Exercise requirements: Up to and including the line with "none -> red brick A4 level 3", return every line from the start of the entries below exactly.

Provided entries:
§ §

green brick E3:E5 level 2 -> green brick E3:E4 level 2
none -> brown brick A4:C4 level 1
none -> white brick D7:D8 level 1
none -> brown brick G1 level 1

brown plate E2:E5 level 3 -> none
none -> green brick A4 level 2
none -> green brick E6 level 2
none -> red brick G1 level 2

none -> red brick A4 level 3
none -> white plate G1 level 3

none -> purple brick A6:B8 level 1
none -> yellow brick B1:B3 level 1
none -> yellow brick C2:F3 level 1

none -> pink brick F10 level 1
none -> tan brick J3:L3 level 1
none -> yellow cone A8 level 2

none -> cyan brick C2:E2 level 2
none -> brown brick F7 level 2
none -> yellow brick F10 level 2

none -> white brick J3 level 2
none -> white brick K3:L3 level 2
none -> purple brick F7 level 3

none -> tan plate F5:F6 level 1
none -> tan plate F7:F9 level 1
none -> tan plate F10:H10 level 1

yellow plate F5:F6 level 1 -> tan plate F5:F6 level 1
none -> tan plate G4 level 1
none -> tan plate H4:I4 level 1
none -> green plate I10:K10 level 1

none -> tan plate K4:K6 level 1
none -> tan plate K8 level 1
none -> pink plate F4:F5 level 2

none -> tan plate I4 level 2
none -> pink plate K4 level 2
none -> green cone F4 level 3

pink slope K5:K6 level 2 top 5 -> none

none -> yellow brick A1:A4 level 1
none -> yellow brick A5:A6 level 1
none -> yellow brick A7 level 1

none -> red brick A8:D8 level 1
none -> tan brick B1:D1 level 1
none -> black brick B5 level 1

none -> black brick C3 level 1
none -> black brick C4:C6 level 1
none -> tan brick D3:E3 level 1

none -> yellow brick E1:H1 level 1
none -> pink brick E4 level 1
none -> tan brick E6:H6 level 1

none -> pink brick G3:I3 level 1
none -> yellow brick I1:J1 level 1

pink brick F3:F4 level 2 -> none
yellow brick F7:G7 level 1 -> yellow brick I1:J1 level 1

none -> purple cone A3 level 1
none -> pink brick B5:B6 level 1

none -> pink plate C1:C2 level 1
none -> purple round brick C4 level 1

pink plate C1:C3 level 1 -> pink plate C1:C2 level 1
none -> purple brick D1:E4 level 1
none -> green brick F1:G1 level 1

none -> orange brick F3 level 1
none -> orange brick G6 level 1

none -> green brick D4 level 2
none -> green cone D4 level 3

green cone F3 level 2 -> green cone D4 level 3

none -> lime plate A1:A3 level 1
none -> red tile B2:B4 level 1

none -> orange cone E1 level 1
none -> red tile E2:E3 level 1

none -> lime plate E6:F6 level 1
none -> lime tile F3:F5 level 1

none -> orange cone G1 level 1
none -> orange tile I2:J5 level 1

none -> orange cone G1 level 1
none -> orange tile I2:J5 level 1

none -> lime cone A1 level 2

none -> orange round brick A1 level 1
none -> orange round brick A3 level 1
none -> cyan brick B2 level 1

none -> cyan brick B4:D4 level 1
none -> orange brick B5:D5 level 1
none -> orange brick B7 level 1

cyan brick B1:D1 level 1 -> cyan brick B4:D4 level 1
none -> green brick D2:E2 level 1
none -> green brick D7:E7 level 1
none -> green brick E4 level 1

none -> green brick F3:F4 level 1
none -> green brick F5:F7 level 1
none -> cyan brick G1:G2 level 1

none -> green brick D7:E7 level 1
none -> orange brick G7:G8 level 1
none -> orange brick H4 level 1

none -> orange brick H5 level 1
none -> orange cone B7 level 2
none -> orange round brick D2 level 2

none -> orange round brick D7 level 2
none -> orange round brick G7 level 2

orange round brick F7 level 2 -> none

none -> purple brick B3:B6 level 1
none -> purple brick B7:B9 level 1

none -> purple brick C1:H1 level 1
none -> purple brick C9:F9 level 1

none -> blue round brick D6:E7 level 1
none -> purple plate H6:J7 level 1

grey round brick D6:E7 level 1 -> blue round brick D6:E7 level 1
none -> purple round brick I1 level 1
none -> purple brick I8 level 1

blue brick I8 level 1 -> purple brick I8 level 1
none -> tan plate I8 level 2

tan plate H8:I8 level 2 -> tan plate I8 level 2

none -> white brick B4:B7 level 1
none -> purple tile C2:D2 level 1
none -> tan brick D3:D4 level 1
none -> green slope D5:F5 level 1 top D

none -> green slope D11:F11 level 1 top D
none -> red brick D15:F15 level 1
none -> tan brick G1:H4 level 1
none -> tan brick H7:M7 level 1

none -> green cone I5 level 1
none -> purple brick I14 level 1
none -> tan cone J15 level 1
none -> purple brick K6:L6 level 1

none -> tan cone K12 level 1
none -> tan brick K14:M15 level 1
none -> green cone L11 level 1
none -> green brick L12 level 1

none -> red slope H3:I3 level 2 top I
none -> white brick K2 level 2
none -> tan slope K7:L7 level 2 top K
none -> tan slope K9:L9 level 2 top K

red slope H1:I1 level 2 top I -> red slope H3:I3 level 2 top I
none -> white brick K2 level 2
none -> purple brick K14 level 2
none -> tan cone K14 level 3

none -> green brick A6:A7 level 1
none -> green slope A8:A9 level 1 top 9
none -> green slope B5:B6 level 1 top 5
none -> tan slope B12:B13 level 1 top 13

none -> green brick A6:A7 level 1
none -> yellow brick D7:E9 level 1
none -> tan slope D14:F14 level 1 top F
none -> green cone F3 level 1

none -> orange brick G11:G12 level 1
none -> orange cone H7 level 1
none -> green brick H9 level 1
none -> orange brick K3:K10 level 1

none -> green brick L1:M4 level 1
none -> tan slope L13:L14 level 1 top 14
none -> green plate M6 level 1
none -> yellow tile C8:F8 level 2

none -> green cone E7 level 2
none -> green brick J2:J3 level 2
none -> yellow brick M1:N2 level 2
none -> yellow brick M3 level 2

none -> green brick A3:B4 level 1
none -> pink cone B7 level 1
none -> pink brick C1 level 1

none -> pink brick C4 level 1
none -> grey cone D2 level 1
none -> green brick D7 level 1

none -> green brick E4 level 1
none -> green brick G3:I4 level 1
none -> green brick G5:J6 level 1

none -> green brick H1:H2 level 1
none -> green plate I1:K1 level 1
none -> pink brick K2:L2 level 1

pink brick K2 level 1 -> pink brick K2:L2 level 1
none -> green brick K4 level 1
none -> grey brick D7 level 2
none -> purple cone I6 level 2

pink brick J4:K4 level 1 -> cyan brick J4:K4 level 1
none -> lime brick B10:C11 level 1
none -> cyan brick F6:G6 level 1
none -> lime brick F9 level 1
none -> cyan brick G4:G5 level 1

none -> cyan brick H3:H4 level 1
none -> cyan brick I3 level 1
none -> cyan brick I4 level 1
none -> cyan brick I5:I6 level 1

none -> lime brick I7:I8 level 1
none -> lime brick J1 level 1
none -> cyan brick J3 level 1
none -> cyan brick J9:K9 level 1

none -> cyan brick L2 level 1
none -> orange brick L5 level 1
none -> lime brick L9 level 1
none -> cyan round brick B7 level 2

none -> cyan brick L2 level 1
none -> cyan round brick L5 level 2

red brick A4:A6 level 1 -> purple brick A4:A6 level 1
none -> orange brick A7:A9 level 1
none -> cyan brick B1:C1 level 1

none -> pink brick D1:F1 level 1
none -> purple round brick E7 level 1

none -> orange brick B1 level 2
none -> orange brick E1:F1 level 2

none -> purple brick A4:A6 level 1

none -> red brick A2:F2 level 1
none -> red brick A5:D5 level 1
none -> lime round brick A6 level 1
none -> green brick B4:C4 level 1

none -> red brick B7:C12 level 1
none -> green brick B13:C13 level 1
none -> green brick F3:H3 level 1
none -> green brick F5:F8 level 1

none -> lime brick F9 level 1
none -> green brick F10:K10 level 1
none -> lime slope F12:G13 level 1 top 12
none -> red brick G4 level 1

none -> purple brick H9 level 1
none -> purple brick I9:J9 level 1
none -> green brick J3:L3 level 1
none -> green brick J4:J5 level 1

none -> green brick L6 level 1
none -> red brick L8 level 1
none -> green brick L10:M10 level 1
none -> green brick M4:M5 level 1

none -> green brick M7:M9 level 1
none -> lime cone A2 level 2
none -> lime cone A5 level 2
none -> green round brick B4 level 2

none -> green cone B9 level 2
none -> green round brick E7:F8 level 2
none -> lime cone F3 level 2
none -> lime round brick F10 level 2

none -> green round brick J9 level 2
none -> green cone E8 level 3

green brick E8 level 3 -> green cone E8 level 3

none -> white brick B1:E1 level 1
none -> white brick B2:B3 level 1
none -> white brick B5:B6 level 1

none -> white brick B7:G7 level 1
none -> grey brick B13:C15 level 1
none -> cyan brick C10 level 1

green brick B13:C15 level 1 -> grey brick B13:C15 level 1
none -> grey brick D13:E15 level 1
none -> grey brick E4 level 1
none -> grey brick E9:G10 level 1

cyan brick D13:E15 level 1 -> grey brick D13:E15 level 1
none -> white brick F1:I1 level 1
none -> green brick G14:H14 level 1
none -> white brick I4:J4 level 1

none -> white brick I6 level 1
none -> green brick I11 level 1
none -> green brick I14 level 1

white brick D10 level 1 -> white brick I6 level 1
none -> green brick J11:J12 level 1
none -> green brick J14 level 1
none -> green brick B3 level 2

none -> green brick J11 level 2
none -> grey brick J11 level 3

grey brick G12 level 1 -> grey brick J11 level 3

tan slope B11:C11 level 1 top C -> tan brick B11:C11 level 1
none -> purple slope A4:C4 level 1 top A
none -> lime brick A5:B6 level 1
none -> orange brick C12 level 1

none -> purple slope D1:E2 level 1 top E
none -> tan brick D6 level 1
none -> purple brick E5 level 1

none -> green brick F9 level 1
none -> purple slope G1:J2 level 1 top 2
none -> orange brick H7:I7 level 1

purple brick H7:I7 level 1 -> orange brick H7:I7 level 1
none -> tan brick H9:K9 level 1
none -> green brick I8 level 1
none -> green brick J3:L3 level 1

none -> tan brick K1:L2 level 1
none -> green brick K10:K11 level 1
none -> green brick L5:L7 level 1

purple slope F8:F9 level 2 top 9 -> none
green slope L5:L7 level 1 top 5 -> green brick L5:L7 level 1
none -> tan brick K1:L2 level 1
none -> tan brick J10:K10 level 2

§ §

Response area:
green brick E3:E5 level 2 -> green brick E3:E4 level 2
none -> brown brick A4:C4 level 1
none -> white brick D7:D8 level 1
none -> brown brick G1 level 1

brown plate E2:E5 level 3 -> none
none -> green brick A4 level 2
none -> green brick E6 level 2
none -> red brick G1 level 2

none -> red brick A4 level 3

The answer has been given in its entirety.